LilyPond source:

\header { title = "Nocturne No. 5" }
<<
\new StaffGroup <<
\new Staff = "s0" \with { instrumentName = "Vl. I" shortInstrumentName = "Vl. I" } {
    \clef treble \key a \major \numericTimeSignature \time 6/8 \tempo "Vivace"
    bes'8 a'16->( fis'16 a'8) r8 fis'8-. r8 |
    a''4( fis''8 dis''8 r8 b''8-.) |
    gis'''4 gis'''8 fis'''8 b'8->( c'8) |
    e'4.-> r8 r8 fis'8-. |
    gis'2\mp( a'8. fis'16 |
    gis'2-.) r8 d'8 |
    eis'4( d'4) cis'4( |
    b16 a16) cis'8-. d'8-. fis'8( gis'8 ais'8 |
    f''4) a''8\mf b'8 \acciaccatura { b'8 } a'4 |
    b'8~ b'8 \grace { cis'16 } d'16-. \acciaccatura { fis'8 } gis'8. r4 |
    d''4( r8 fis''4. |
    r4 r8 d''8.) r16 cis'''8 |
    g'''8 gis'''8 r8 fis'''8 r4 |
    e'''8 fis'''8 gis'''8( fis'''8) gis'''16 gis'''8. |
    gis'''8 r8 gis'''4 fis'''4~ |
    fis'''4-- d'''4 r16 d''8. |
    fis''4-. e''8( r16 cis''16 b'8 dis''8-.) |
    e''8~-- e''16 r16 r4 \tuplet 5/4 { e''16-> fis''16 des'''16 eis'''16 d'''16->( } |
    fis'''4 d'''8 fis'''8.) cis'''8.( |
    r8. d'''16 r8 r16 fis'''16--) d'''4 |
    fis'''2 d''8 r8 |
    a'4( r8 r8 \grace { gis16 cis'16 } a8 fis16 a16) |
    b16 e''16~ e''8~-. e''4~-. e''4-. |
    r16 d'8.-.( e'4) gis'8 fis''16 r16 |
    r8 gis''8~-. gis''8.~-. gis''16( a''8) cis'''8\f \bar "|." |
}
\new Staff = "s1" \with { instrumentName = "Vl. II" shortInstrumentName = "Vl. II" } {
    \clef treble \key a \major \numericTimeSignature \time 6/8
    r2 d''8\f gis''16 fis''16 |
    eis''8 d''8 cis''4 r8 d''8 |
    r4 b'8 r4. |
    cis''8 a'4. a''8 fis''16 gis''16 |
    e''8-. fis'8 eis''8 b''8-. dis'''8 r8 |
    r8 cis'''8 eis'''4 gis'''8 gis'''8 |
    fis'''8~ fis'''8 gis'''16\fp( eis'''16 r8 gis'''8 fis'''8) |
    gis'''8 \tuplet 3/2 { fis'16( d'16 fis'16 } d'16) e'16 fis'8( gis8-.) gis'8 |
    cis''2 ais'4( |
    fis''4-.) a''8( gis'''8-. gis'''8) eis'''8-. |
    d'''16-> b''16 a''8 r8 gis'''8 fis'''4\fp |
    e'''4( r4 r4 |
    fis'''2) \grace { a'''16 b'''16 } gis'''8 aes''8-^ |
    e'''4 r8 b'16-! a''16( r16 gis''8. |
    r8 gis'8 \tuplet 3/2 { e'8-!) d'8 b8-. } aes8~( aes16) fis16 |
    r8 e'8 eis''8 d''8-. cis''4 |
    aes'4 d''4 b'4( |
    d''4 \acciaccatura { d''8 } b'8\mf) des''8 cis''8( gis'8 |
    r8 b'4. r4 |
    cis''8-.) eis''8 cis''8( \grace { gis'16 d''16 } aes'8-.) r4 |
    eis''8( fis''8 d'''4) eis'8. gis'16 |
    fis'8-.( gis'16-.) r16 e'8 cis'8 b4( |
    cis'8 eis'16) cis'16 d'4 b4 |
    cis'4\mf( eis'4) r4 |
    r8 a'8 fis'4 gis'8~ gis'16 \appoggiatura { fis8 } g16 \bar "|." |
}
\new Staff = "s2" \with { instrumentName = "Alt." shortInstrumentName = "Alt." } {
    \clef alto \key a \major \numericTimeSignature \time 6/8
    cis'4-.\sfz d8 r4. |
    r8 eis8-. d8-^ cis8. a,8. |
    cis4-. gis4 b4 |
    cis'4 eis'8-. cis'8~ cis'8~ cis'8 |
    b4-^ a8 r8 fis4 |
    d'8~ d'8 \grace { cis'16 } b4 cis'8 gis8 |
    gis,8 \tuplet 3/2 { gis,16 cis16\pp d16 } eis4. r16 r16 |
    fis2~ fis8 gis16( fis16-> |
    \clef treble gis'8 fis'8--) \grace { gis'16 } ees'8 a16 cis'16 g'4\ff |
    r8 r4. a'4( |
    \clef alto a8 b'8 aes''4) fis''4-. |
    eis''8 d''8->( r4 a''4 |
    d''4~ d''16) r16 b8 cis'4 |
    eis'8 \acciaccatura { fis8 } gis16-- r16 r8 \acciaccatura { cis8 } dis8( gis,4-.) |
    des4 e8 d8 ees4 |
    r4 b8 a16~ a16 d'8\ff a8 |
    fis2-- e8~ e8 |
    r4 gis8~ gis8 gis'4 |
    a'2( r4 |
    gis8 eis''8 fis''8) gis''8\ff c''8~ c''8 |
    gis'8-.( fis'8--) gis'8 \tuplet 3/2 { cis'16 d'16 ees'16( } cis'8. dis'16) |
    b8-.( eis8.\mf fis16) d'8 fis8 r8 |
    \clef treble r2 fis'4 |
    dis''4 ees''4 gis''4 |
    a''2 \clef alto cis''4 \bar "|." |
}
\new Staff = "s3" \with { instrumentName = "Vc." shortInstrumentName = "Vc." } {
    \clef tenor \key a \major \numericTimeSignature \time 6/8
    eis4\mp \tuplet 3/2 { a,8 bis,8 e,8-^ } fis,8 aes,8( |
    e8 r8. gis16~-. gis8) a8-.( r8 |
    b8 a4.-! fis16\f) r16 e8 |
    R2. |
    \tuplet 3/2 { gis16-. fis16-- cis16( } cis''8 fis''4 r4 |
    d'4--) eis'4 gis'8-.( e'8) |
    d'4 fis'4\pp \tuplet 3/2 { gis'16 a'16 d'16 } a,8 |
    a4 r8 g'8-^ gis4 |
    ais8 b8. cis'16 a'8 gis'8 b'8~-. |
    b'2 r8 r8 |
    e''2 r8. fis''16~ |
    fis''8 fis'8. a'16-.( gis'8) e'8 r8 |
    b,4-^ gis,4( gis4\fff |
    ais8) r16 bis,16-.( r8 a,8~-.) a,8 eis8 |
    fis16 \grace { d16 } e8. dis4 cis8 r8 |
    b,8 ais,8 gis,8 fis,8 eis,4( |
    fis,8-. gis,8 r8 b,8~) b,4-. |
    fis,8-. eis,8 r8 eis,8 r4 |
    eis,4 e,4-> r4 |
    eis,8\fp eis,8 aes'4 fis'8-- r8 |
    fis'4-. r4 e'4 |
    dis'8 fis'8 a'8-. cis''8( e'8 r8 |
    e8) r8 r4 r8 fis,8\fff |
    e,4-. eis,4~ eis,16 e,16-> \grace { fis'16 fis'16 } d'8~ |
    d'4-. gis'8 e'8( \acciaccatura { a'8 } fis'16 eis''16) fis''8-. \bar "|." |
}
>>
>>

== == ==

Given problem: Count the lines in the rows above that contain the string "numericTimeSignature", matching case exactly, and reply with the number only.

Output of the exercise: 4